═══ Dataset extract
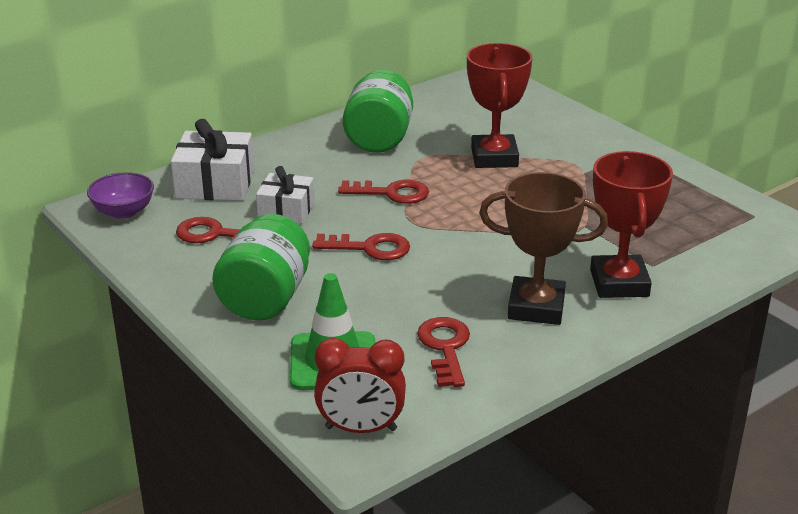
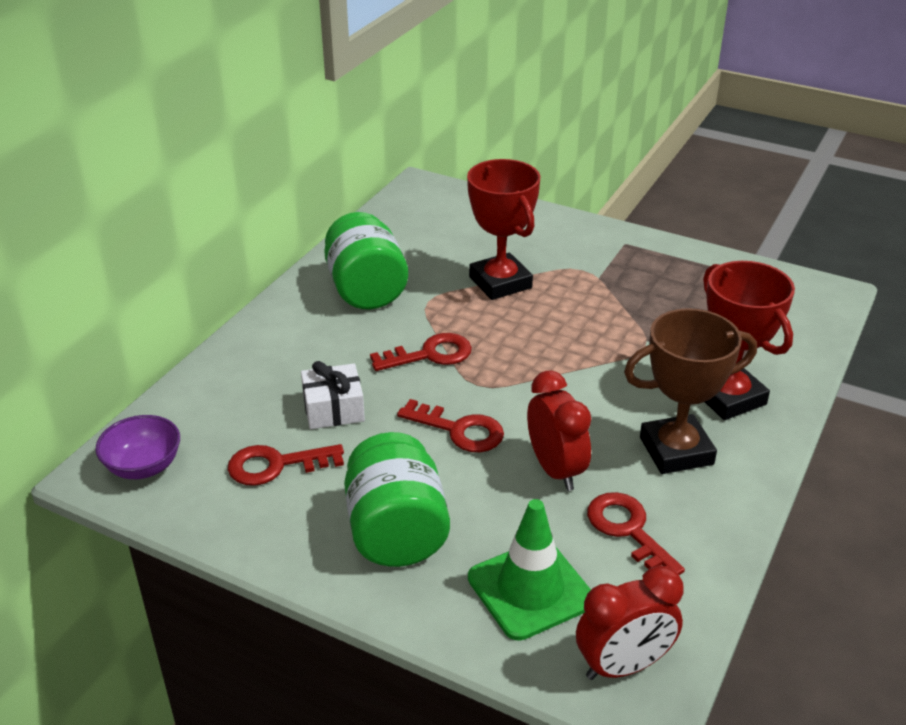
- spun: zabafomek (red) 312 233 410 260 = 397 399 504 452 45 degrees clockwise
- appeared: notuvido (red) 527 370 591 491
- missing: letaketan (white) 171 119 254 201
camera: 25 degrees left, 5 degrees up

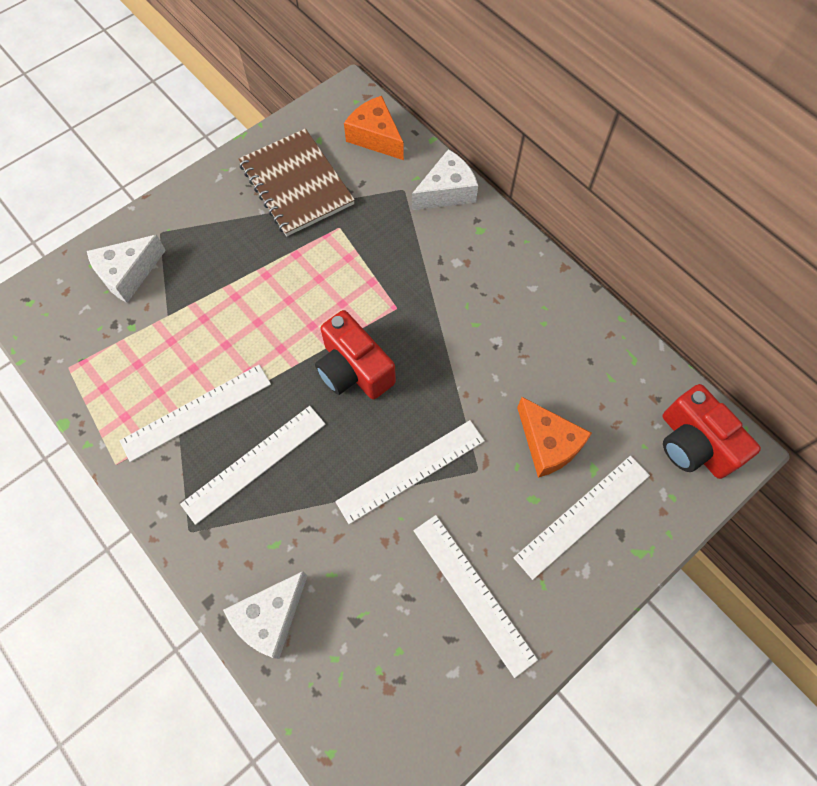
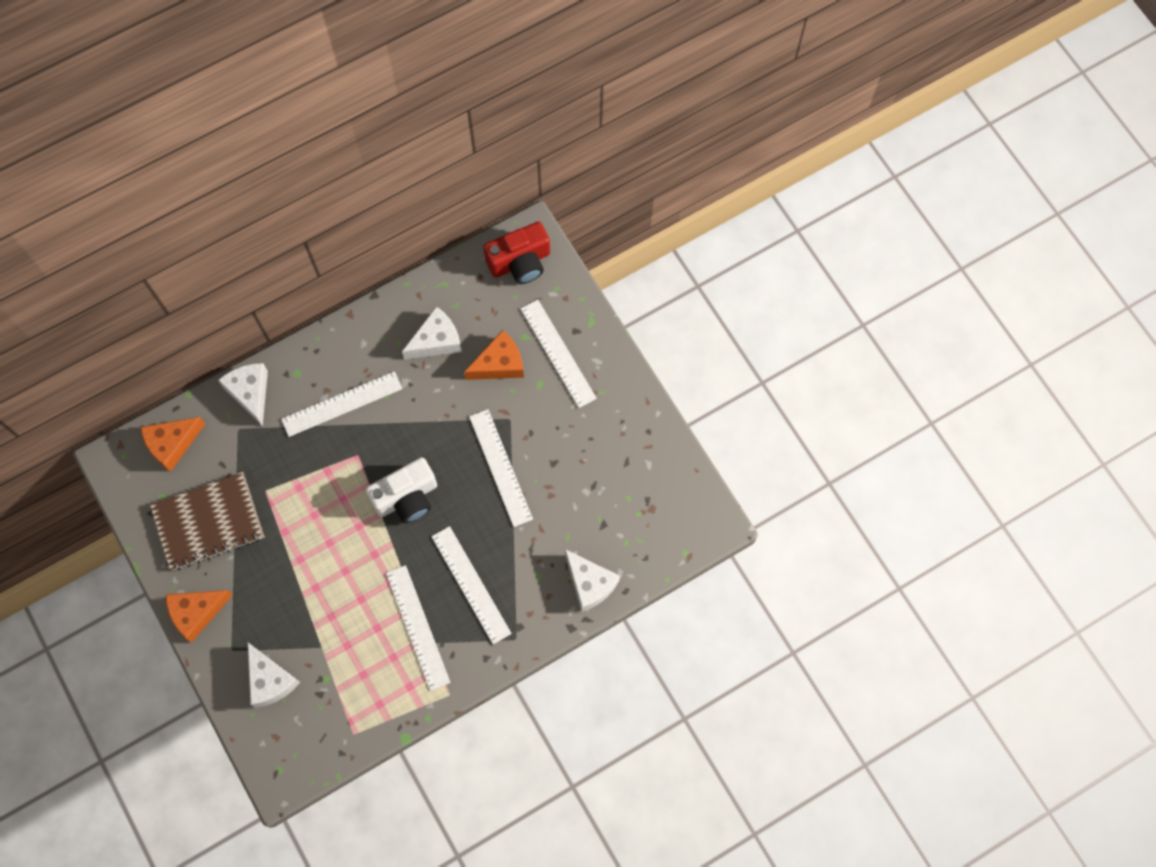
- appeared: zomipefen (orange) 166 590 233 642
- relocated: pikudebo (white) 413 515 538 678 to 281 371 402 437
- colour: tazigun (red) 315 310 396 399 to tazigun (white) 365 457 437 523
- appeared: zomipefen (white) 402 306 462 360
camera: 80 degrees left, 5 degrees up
══════
> **Work instruction**: With the pictures removed, return the full listing exactly as given.

> **Task output**:
- spun: zabafomek (red) 312 233 410 260 = 397 399 504 452 45 degrees clockwise
- appeared: notuvido (red) 527 370 591 491
- missing: letaketan (white) 171 119 254 201
camera: 25 degrees left, 5 degrees up

- appeared: zomipefen (orange) 166 590 233 642
- relocated: pikudebo (white) 413 515 538 678 to 281 371 402 437
- colour: tazigun (red) 315 310 396 399 to tazigun (white) 365 457 437 523
- appeared: zomipefen (white) 402 306 462 360
camera: 80 degrees left, 5 degrees up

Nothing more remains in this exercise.